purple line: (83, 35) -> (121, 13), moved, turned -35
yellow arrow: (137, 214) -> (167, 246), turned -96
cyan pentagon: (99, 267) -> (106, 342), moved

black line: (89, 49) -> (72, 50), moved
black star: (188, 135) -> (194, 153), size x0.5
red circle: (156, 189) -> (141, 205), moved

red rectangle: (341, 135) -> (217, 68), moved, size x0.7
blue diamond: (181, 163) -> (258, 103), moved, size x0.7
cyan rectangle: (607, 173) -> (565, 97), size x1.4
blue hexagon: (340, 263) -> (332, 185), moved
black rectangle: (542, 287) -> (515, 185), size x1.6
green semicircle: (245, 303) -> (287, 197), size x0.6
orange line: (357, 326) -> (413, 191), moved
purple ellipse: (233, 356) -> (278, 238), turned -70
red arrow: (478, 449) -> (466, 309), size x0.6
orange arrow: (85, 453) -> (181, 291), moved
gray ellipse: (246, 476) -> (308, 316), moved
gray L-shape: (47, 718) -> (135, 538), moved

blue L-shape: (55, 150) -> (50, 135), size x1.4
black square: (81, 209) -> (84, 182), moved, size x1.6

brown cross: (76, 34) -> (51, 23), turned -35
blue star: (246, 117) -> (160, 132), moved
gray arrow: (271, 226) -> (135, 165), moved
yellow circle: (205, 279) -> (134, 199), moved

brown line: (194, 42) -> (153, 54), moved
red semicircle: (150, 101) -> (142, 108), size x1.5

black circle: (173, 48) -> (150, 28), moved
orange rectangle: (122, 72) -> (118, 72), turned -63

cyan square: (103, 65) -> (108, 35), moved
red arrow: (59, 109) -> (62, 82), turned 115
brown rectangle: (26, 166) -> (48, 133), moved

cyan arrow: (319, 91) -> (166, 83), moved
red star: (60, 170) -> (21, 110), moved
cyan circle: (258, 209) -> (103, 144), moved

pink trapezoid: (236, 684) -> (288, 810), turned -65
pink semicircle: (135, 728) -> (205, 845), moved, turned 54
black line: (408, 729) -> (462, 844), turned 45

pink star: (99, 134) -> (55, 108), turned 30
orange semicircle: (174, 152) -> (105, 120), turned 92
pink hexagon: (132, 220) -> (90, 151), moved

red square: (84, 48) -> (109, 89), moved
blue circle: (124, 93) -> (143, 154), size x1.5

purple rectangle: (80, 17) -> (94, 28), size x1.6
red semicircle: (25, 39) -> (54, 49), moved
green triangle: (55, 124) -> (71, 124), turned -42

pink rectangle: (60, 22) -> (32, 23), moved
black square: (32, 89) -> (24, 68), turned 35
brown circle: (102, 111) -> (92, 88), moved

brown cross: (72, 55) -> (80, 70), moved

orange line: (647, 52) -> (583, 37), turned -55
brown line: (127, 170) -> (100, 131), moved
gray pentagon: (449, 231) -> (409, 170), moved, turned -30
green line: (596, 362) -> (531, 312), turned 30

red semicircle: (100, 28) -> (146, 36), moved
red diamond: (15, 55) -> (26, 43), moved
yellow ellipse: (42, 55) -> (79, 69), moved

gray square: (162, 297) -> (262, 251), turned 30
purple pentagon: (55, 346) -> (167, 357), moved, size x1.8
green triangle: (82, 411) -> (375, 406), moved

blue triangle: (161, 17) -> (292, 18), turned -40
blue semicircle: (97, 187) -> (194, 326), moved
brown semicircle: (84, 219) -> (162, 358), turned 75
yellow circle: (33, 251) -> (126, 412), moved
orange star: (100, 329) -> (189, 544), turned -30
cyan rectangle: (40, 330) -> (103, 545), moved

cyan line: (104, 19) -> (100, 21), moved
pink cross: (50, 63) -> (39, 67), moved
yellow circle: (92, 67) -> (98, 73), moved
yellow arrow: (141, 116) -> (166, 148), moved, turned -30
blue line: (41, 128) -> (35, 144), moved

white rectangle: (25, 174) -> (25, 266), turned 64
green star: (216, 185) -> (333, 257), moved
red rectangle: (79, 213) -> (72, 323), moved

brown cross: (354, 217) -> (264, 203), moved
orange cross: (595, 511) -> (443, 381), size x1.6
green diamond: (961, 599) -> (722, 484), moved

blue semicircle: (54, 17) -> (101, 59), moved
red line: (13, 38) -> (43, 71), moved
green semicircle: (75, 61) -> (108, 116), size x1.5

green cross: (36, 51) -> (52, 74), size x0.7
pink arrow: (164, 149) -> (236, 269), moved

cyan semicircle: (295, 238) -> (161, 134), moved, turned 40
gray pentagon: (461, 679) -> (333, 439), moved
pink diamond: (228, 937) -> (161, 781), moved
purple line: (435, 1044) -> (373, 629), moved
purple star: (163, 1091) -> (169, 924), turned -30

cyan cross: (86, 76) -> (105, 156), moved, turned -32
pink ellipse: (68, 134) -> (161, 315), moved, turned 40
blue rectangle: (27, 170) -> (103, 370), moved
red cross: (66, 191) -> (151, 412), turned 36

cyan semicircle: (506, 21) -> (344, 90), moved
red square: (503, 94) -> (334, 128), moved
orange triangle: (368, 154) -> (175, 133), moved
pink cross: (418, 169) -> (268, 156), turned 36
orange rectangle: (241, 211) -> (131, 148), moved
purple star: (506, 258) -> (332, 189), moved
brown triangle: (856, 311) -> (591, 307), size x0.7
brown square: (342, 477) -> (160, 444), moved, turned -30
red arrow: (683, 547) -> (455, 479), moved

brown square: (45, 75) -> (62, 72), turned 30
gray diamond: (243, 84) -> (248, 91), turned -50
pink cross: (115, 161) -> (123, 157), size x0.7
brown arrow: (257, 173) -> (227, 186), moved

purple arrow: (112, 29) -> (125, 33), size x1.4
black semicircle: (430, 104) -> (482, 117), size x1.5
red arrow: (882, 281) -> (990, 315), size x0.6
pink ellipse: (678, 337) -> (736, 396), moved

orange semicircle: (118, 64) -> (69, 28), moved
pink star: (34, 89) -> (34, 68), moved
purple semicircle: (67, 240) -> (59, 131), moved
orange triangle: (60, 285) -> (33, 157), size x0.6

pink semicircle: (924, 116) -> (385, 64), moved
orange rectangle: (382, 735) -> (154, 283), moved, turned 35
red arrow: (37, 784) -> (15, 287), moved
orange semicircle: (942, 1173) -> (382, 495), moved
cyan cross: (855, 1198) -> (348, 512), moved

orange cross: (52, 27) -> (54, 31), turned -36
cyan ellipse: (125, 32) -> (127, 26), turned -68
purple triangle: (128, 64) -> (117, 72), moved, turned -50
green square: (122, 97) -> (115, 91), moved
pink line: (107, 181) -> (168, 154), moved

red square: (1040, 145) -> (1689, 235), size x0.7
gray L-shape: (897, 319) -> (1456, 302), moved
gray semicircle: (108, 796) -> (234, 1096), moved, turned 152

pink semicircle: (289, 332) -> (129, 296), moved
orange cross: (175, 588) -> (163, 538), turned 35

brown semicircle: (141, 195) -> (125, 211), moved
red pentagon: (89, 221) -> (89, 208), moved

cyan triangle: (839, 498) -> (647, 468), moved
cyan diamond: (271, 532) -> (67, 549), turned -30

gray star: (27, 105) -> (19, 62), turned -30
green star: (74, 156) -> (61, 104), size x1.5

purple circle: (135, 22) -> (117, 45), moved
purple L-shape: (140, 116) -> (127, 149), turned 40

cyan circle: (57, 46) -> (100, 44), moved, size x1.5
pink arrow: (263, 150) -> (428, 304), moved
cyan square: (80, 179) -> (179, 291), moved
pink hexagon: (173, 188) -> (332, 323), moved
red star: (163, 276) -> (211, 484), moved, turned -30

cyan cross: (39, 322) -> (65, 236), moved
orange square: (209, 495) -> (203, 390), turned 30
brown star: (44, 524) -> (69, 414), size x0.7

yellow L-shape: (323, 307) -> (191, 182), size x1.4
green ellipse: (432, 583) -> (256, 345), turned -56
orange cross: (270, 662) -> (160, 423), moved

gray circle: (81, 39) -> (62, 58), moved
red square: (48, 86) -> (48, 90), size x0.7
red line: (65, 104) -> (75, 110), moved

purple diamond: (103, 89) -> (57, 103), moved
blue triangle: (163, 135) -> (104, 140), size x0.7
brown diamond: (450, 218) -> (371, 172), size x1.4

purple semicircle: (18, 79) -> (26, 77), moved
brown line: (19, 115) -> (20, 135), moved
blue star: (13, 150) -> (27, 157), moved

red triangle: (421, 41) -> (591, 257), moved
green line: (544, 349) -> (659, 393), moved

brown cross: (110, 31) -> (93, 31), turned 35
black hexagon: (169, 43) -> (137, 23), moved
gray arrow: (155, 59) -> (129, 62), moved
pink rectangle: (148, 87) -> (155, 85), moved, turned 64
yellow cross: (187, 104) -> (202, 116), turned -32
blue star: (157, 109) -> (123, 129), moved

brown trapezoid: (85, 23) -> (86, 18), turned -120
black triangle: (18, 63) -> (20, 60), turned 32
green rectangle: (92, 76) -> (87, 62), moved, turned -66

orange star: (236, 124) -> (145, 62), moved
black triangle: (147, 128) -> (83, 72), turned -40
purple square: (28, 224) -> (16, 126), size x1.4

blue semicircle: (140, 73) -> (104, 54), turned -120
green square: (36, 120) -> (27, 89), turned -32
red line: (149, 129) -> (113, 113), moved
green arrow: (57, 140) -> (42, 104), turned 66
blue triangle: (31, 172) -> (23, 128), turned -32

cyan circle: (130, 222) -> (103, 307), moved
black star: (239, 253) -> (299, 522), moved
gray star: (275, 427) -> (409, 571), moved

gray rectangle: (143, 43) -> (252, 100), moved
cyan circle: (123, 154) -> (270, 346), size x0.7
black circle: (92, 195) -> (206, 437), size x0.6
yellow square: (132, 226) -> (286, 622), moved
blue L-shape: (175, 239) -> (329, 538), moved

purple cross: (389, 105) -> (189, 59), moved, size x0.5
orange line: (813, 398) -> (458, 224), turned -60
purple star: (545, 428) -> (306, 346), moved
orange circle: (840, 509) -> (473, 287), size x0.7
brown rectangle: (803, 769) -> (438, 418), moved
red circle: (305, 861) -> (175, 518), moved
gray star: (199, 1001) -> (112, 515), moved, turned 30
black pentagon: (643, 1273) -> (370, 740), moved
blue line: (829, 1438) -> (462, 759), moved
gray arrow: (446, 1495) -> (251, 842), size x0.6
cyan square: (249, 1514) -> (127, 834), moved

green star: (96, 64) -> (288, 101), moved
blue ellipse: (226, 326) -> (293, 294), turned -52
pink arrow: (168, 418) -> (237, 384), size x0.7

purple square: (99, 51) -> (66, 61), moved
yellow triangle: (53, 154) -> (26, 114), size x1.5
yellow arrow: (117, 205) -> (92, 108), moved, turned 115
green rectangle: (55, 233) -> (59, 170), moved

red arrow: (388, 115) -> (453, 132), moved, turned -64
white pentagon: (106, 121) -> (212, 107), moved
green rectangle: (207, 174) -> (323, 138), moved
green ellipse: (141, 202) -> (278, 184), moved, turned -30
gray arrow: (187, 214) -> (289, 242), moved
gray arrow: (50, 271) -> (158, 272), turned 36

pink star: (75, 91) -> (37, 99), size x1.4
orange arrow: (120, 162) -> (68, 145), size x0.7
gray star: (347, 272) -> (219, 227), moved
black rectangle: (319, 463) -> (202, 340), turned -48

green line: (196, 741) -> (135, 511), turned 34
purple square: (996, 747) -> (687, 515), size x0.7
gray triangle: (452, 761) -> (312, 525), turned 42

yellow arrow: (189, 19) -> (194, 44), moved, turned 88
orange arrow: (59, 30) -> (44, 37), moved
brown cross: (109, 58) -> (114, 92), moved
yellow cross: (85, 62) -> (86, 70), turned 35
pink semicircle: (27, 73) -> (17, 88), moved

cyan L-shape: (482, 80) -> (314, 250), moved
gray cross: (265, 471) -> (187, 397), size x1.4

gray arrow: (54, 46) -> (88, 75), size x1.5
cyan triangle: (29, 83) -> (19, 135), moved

* * * *

* Task instructions
Taking the material above, extract exactly and only the lines from the line with "cyan circle: (57, 46)" to the line with "black triangle: (18, 63)", inclusive of both.

* Answer to the exercise
cyan circle: (57, 46) -> (100, 44), moved, size x1.5
pink arrow: (263, 150) -> (428, 304), moved
cyan square: (80, 179) -> (179, 291), moved
pink hexagon: (173, 188) -> (332, 323), moved
red star: (163, 276) -> (211, 484), moved, turned -30

cyan cross: (39, 322) -> (65, 236), moved
orange square: (209, 495) -> (203, 390), turned 30
brown star: (44, 524) -> (69, 414), size x0.7

yellow L-shape: (323, 307) -> (191, 182), size x1.4
green ellipse: (432, 583) -> (256, 345), turned -56
orange cross: (270, 662) -> (160, 423), moved

gray circle: (81, 39) -> (62, 58), moved
red square: (48, 86) -> (48, 90), size x0.7
red line: (65, 104) -> (75, 110), moved

purple diamond: (103, 89) -> (57, 103), moved
blue triangle: (163, 135) -> (104, 140), size x0.7
brown diamond: (450, 218) -> (371, 172), size x1.4

purple semicircle: (18, 79) -> (26, 77), moved
brown line: (19, 115) -> (20, 135), moved
blue star: (13, 150) -> (27, 157), moved

red triangle: (421, 41) -> (591, 257), moved
green line: (544, 349) -> (659, 393), moved

brown cross: (110, 31) -> (93, 31), turned 35
black hexagon: (169, 43) -> (137, 23), moved
gray arrow: (155, 59) -> (129, 62), moved
pink rectangle: (148, 87) -> (155, 85), moved, turned 64
yellow cross: (187, 104) -> (202, 116), turned -32
blue star: (157, 109) -> (123, 129), moved

brown trapezoid: (85, 23) -> (86, 18), turned -120
black triangle: (18, 63) -> (20, 60), turned 32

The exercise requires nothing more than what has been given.